Output only the line that contains "Where the EmeraldHeart" and the lines after it, all verbatim, through the last one below.

(Colored object listings)
☆ ☆ ☆ ☆

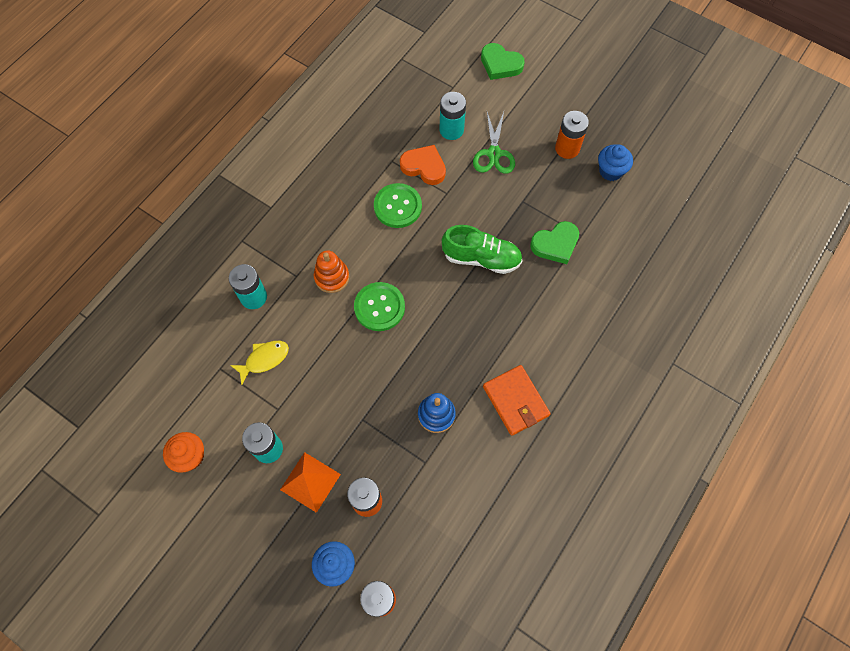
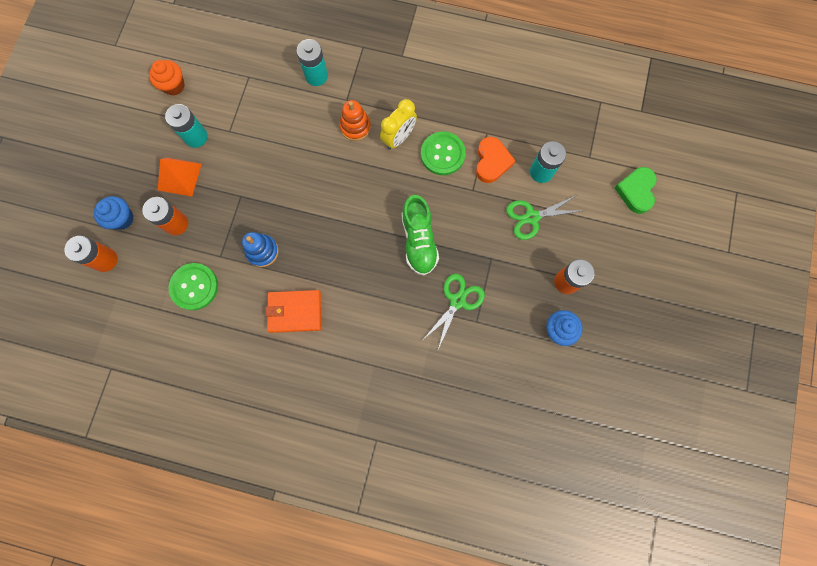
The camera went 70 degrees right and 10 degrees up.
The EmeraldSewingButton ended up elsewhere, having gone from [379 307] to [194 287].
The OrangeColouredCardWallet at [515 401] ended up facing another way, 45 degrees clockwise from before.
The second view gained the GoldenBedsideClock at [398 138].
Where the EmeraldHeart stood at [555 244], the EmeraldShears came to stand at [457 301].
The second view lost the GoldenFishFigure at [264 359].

☆ ☆ ☆ ☆

**Result of the task**
Where the EmeraldHeart stood at [555 244], the EmeraldShears came to stand at [457 301].
The second view lost the GoldenFishFigure at [264 359].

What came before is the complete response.